- [PROMPT] The line containing "V101: 12V (plus" marks the start, and the last line of the records below marks the end. Print that run exactly and nothing else.

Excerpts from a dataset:
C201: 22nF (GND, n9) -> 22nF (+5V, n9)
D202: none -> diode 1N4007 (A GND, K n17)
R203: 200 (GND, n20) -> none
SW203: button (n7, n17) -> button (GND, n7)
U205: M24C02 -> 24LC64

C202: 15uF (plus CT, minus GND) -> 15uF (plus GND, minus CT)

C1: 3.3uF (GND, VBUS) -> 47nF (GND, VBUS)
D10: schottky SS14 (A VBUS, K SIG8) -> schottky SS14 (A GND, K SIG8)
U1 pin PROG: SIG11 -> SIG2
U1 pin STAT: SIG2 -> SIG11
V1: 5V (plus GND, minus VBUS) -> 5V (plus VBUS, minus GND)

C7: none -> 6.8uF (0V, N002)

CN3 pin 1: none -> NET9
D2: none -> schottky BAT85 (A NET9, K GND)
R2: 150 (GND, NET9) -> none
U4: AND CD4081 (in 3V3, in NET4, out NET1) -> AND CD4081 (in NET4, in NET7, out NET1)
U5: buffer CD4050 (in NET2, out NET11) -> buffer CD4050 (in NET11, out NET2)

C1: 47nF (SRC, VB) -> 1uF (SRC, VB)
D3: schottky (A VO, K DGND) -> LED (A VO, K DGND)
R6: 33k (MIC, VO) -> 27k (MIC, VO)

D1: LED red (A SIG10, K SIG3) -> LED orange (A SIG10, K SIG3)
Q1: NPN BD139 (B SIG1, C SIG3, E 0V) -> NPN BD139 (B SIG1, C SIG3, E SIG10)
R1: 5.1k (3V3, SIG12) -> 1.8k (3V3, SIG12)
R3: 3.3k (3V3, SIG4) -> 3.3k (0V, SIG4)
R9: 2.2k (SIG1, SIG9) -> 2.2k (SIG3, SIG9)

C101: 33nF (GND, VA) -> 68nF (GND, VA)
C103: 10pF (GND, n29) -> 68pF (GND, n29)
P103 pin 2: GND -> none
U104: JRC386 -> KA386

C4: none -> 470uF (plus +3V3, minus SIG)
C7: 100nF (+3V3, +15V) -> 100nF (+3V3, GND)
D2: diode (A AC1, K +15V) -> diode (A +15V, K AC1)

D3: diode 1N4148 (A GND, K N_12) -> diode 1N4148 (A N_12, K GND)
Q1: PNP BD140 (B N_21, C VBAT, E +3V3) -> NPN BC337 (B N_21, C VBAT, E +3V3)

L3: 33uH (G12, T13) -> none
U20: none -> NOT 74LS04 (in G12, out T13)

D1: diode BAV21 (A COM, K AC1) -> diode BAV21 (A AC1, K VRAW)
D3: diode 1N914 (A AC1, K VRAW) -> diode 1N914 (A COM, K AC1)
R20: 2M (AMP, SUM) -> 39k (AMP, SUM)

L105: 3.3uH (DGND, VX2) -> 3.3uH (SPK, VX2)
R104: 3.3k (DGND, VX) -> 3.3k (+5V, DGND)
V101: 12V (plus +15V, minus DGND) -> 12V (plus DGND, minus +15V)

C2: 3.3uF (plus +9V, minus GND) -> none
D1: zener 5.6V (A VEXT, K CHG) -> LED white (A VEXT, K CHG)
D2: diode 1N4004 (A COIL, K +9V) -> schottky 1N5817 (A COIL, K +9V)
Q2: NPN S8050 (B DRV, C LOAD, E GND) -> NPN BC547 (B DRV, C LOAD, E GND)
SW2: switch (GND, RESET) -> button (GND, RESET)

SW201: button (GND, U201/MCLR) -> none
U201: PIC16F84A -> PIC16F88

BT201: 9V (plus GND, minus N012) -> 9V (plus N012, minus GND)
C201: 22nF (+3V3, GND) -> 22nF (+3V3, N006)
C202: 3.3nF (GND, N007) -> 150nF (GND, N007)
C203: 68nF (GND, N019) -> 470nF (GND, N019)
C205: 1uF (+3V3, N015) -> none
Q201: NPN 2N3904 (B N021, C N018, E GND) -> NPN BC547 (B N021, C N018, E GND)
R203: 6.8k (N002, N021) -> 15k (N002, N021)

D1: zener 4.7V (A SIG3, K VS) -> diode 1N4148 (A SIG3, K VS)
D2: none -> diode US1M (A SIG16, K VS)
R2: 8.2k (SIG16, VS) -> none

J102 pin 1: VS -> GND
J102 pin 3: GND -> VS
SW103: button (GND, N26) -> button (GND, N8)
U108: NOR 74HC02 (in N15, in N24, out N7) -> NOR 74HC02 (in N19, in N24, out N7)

- [RESULT FOR THIS TASK]
V101: 12V (plus +15V, minus DGND) -> 12V (plus DGND, minus +15V)

C2: 3.3uF (plus +9V, minus GND) -> none
D1: zener 5.6V (A VEXT, K CHG) -> LED white (A VEXT, K CHG)
D2: diode 1N4004 (A COIL, K +9V) -> schottky 1N5817 (A COIL, K +9V)
Q2: NPN S8050 (B DRV, C LOAD, E GND) -> NPN BC547 (B DRV, C LOAD, E GND)
SW2: switch (GND, RESET) -> button (GND, RESET)

SW201: button (GND, U201/MCLR) -> none
U201: PIC16F84A -> PIC16F88

BT201: 9V (plus GND, minus N012) -> 9V (plus N012, minus GND)
C201: 22nF (+3V3, GND) -> 22nF (+3V3, N006)
C202: 3.3nF (GND, N007) -> 150nF (GND, N007)
C203: 68nF (GND, N019) -> 470nF (GND, N019)
C205: 1uF (+3V3, N015) -> none
Q201: NPN 2N3904 (B N021, C N018, E GND) -> NPN BC547 (B N021, C N018, E GND)
R203: 6.8k (N002, N021) -> 15k (N002, N021)

D1: zener 4.7V (A SIG3, K VS) -> diode 1N4148 (A SIG3, K VS)
D2: none -> diode US1M (A SIG16, K VS)
R2: 8.2k (SIG16, VS) -> none

J102 pin 1: VS -> GND
J102 pin 3: GND -> VS
SW103: button (GND, N26) -> button (GND, N8)
U108: NOR 74HC02 (in N15, in N24, out N7) -> NOR 74HC02 (in N19, in N24, out N7)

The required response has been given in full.